» **Your objective**: Lines to restate from the data below: from the one containing "camera: 170 degrees right, 10 degrees up" to the one containing "(360, 291) = (198, 261): brown", both included. Give them again exactly, and only them.

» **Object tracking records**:
:::
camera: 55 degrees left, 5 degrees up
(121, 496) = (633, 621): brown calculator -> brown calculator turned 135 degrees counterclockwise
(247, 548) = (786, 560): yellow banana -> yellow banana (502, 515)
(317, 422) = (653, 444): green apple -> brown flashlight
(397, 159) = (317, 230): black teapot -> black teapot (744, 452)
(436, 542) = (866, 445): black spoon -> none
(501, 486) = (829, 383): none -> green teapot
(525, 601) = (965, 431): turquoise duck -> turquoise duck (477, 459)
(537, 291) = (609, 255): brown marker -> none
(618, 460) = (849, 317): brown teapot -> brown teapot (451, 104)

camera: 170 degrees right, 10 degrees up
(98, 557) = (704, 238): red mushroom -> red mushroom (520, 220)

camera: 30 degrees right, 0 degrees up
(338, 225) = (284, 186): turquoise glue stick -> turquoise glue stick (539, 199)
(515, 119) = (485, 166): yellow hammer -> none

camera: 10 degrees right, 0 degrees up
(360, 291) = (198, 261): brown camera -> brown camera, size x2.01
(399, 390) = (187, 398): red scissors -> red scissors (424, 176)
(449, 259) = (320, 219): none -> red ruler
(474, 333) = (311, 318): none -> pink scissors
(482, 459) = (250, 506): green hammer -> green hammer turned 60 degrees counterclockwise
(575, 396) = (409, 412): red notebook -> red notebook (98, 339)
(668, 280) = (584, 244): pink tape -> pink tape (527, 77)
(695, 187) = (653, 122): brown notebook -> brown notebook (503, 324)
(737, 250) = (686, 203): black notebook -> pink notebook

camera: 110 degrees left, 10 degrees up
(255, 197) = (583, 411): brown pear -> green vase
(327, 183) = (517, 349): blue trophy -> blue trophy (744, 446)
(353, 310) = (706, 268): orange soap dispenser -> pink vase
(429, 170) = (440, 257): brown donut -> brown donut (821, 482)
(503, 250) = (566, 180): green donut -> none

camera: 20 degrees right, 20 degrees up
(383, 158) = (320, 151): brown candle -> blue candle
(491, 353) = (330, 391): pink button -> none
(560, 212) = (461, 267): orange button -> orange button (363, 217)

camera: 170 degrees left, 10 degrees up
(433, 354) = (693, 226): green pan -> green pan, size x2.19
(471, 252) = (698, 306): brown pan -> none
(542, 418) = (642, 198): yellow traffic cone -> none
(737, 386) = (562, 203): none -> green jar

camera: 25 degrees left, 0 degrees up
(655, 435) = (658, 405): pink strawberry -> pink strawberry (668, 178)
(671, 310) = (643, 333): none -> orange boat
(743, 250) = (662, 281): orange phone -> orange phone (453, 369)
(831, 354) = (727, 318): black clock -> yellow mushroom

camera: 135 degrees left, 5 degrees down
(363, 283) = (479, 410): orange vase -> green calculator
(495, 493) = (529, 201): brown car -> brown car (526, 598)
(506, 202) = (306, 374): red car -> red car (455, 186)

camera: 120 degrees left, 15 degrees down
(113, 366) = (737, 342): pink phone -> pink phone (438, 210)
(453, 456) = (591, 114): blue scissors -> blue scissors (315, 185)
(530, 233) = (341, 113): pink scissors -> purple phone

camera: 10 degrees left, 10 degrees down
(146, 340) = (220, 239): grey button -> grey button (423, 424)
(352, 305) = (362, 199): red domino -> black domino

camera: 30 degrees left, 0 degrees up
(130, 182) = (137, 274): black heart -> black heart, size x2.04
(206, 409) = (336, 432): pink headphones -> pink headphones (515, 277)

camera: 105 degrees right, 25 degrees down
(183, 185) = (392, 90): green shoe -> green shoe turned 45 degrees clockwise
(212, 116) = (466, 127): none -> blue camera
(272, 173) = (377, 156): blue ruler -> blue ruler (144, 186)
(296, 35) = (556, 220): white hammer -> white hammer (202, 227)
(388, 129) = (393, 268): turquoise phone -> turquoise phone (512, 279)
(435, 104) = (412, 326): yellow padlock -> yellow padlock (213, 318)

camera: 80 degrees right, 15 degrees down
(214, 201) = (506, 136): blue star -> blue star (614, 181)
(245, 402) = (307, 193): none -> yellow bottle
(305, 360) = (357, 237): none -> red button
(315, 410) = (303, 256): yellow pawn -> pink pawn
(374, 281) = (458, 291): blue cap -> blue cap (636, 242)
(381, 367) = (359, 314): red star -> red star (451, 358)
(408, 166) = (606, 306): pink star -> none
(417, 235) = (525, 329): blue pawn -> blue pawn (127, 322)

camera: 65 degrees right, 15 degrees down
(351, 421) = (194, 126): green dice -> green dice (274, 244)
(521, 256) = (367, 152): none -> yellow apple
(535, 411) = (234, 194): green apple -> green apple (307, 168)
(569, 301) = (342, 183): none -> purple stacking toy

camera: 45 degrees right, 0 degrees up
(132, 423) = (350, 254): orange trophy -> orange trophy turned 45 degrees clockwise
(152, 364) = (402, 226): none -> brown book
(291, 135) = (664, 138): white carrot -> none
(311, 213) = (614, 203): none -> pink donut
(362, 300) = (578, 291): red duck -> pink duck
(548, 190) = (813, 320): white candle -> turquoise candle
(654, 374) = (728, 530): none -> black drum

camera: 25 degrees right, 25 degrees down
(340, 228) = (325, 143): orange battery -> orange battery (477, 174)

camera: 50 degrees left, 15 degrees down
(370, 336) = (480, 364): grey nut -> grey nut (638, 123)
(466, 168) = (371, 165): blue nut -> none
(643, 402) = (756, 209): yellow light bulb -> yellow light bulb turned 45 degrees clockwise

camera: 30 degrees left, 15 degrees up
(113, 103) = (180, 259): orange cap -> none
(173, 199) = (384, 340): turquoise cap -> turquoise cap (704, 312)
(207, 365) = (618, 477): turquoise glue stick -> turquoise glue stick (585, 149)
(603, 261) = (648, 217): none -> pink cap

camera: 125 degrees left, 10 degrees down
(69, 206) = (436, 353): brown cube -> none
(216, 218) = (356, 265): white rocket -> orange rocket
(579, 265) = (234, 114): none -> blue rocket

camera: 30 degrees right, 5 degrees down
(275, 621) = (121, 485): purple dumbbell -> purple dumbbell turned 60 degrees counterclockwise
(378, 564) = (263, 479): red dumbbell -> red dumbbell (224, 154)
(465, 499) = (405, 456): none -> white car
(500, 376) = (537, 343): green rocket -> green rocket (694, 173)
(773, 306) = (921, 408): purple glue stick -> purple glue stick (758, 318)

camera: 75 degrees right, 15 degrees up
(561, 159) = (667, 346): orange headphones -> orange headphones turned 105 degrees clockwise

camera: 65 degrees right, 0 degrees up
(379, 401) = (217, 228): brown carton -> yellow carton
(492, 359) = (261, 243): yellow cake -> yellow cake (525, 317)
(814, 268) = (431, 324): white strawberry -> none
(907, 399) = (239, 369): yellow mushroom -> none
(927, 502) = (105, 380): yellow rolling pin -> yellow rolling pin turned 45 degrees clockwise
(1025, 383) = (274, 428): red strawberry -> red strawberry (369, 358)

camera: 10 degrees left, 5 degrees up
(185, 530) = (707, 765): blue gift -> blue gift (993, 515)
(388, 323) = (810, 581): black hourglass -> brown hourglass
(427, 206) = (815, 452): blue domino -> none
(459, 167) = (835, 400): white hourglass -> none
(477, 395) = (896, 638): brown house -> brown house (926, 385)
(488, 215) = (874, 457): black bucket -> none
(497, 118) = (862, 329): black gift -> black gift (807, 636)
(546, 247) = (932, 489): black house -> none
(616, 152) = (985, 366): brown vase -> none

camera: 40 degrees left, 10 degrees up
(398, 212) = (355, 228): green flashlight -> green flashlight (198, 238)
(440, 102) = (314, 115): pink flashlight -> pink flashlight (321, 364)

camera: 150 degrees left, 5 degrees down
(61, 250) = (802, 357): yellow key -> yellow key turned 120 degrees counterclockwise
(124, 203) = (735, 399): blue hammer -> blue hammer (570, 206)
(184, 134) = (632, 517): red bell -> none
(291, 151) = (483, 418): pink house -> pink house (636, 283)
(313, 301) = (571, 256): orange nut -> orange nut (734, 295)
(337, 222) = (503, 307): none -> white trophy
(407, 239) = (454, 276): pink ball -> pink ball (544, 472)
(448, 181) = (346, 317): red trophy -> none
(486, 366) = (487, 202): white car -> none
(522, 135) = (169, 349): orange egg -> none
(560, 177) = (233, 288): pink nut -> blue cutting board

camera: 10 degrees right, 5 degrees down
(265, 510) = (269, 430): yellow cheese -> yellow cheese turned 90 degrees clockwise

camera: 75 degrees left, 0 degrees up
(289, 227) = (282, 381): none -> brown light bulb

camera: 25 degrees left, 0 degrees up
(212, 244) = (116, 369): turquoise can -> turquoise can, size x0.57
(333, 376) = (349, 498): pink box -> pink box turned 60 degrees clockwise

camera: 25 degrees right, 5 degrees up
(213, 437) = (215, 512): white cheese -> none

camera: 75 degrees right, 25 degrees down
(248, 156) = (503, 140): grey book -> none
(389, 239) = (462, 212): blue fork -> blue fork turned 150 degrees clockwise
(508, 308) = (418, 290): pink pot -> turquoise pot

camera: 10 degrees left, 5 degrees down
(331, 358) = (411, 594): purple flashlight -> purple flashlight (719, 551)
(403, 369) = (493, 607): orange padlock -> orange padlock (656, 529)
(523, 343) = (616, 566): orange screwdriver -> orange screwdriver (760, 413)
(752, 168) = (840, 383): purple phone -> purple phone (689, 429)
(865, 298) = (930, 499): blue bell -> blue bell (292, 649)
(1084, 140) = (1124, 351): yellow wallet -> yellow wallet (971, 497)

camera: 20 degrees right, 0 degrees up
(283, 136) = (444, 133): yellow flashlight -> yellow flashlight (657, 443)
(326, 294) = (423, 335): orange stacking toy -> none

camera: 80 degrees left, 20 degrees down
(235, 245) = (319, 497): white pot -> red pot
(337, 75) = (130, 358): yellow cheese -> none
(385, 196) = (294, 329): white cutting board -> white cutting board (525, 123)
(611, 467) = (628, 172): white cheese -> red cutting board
:::
» **Reply**:
camera: 170 degrees right, 10 degrees up
(98, 557) = (704, 238): red mushroom -> red mushroom (520, 220)

camera: 30 degrees right, 0 degrees up
(338, 225) = (284, 186): turquoise glue stick -> turquoise glue stick (539, 199)
(515, 119) = (485, 166): yellow hammer -> none

camera: 10 degrees right, 0 degrees up
(360, 291) = (198, 261): brown camera -> brown camera, size x2.01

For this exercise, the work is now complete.